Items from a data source
Content starts
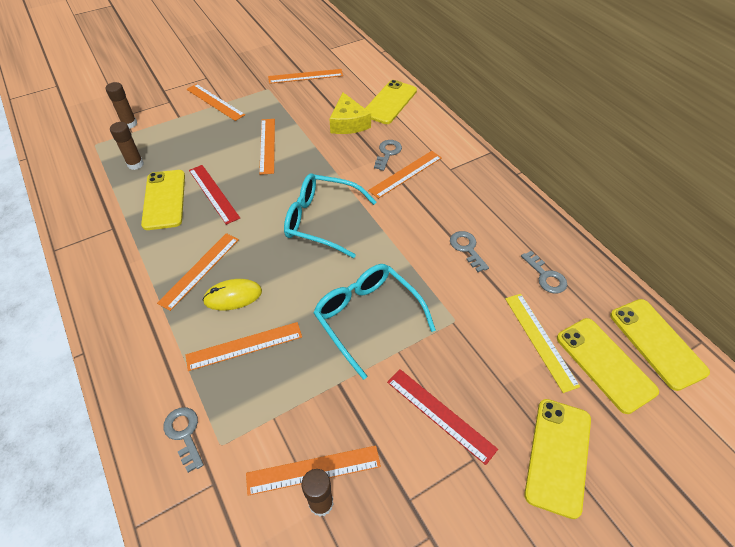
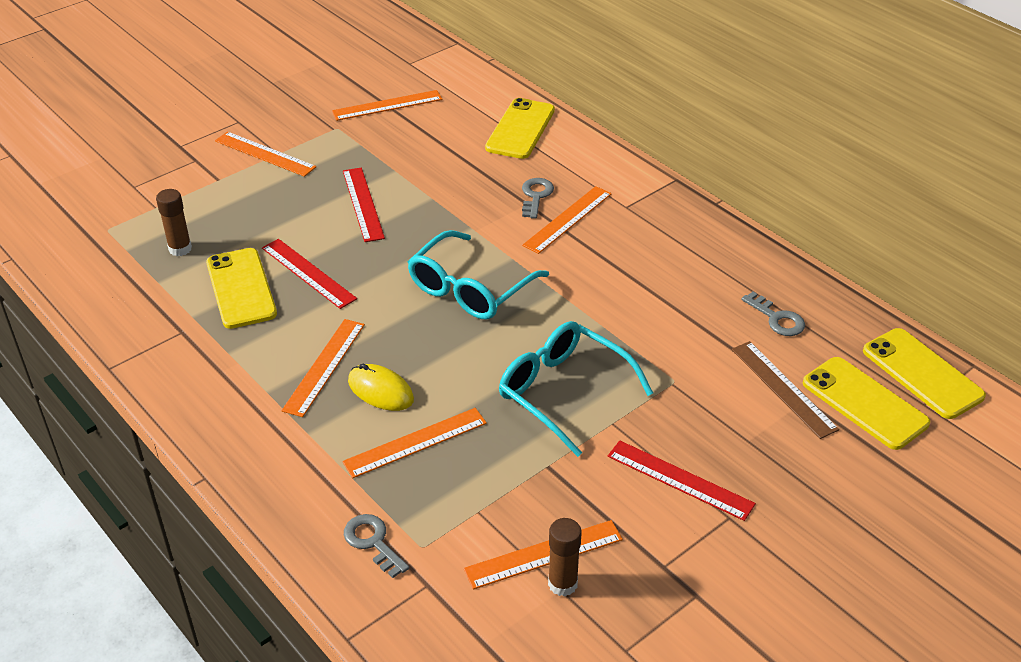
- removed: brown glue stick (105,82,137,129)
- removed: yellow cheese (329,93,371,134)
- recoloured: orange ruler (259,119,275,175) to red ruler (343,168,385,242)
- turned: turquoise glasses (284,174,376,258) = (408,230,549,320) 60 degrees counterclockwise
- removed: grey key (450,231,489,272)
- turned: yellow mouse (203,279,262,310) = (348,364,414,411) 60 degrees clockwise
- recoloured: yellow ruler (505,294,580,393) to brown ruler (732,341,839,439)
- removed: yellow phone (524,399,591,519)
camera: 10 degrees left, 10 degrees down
Content ends
# WHAT THE EXERCISE ASKS
Write out the entries above word for word. Do not include the pictures.

# ANSWER TO THIS TASK
- removed: brown glue stick (105,82,137,129)
- removed: yellow cheese (329,93,371,134)
- recoloured: orange ruler (259,119,275,175) to red ruler (343,168,385,242)
- turned: turquoise glasses (284,174,376,258) = (408,230,549,320) 60 degrees counterclockwise
- removed: grey key (450,231,489,272)
- turned: yellow mouse (203,279,262,310) = (348,364,414,411) 60 degrees clockwise
- recoloured: yellow ruler (505,294,580,393) to brown ruler (732,341,839,439)
- removed: yellow phone (524,399,591,519)
camera: 10 degrees left, 10 degrees down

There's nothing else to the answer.